Look for the string "pink" in the data below, and copy each line that holds it.

------ AVAILABLE RECORDS ------

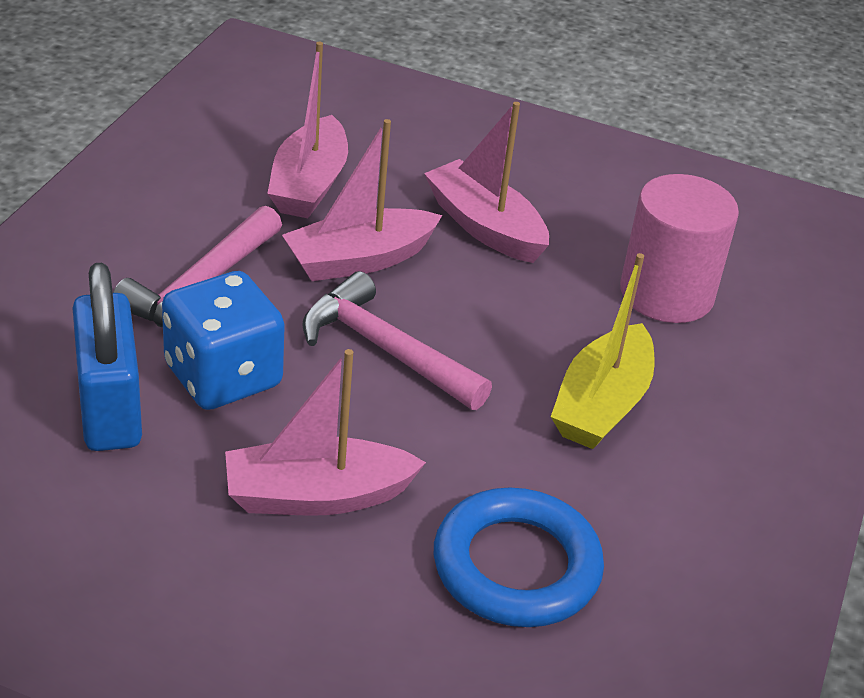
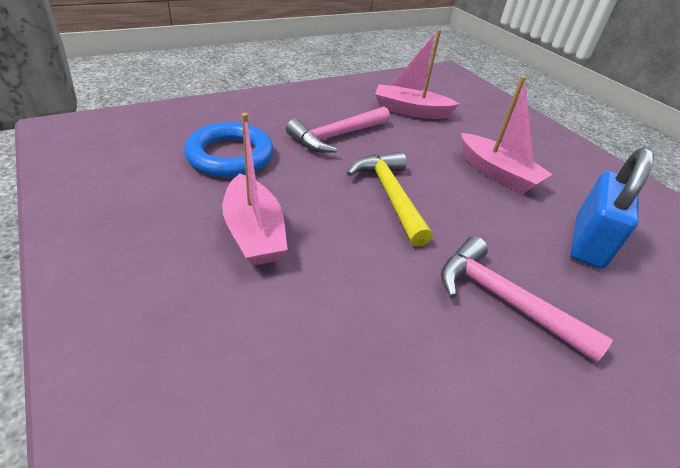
blue dice: 1 -> 0
pink boat: 4 -> 3
pink cylinder: 1 -> 0
yellow boat: 1 -> 0
yellow hammer: 0 -> 1

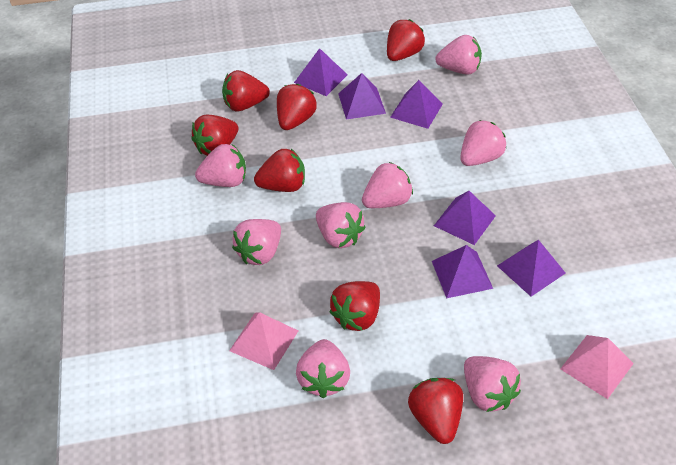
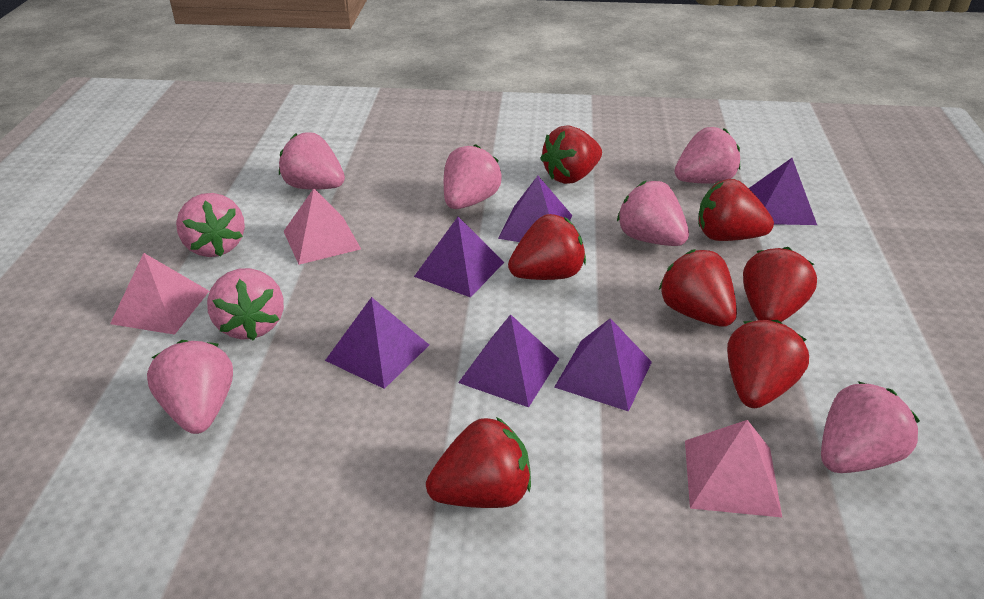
pink pyramid: 2 -> 3

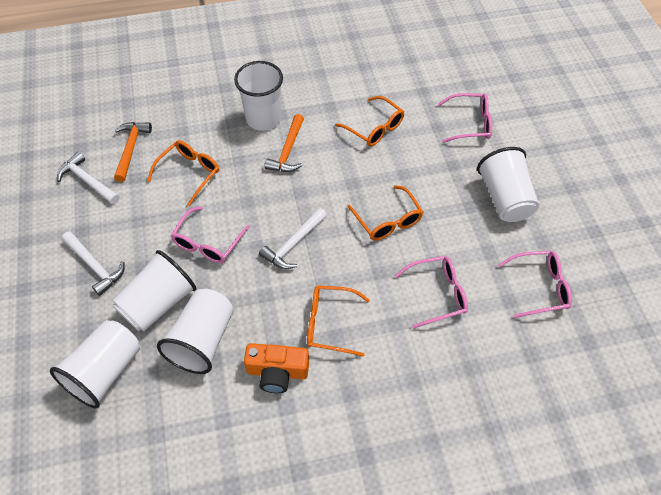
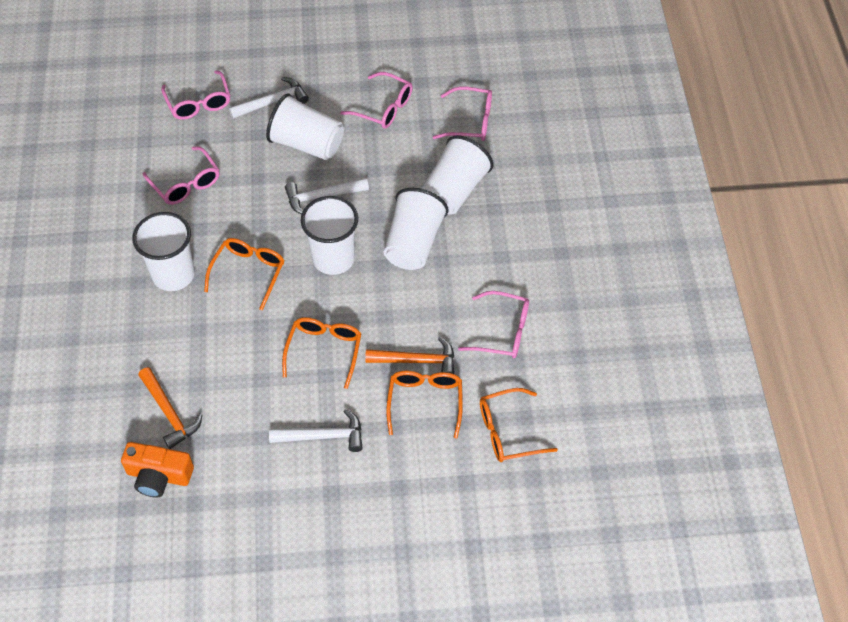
pink glasses: 4 -> 5

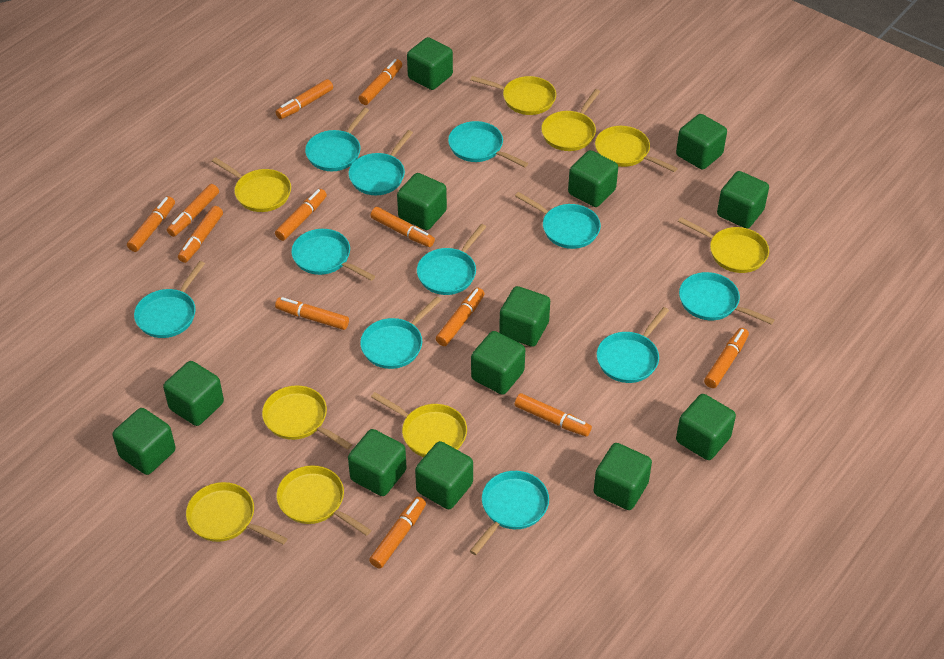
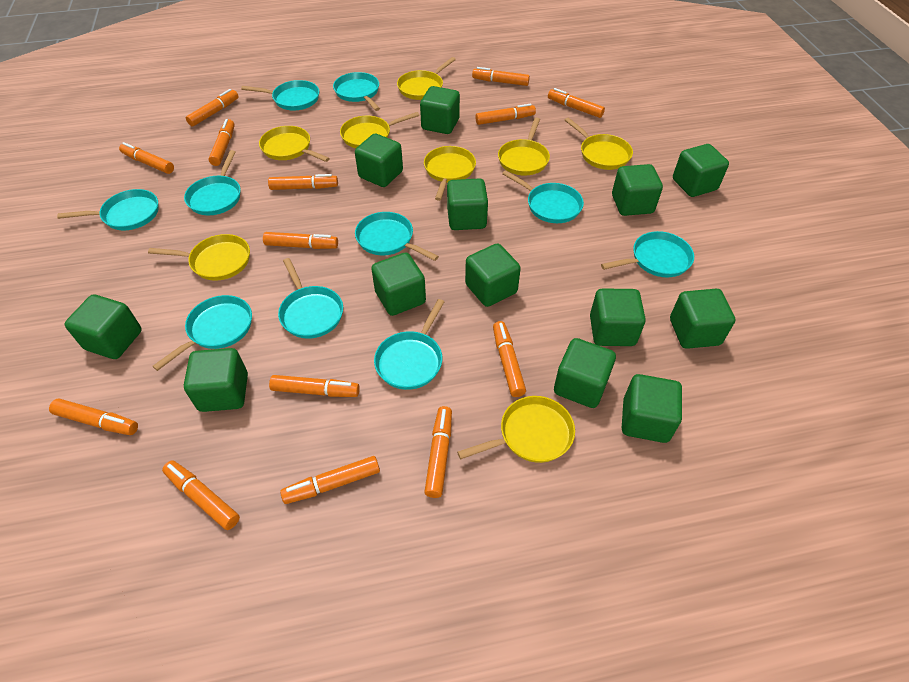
orange marker: 12 -> 14
turquoise pan: 11 -> 10
yellow pan: 9 -> 8

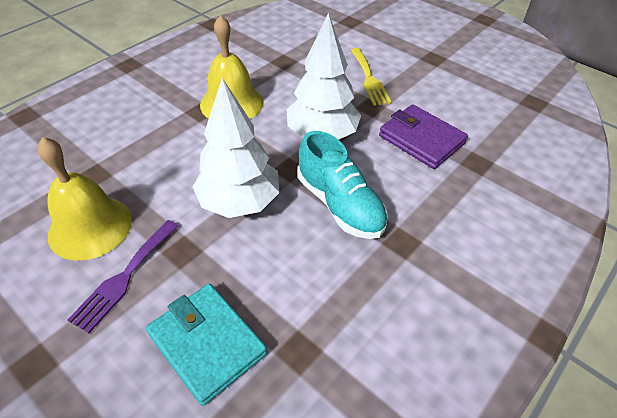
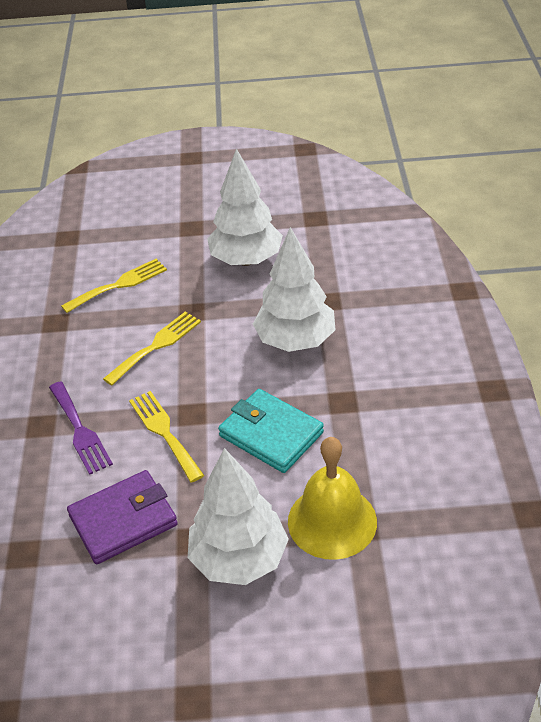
turquoise shoe: 1 -> 0
white tree: 2 -> 3
yellow bell: 2 -> 1
yellow fork: 1 -> 3

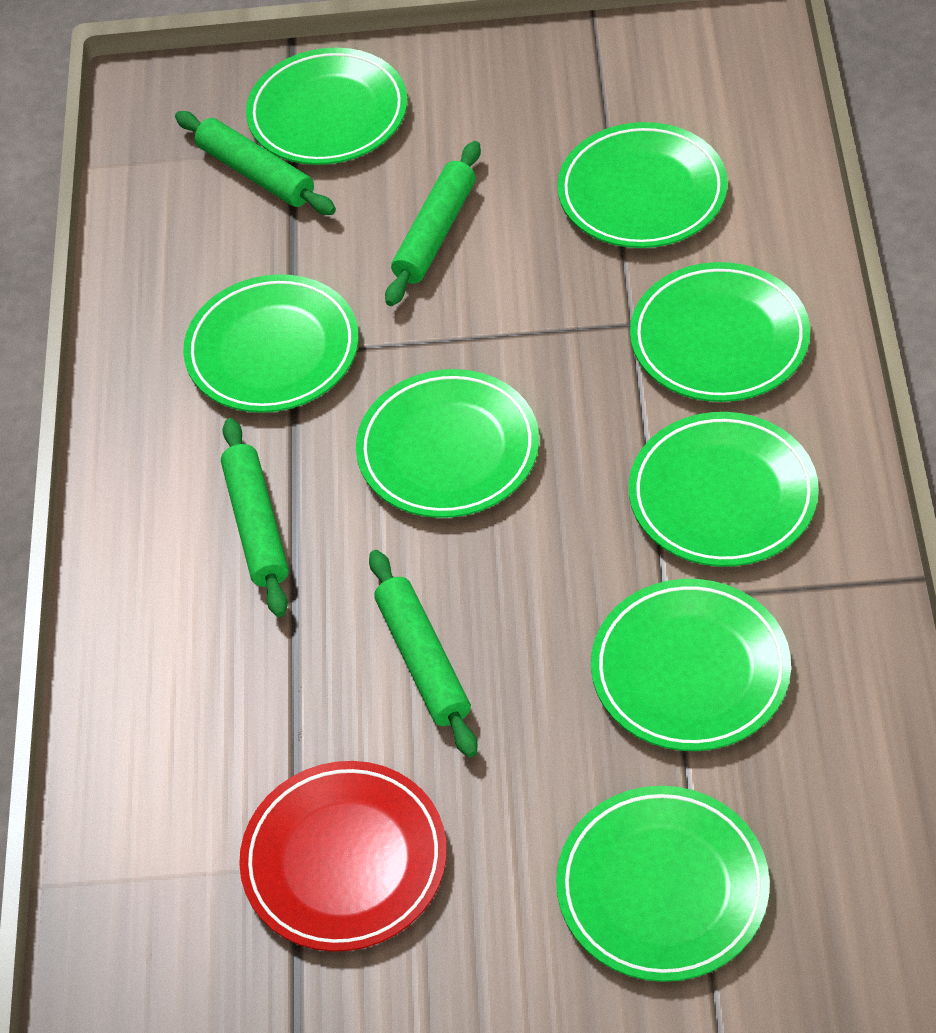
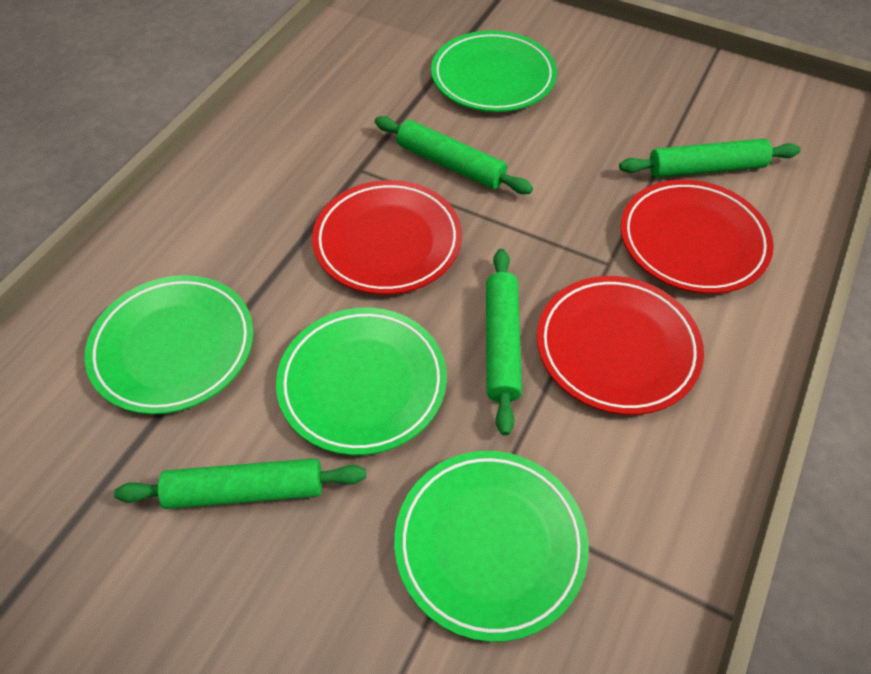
green plate: 8 -> 4
red plate: 1 -> 3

------

=== EXERCISE RESPONSE ===
pink boat: 4 -> 3
pink cylinder: 1 -> 0
pink pyramid: 2 -> 3
pink glasses: 4 -> 5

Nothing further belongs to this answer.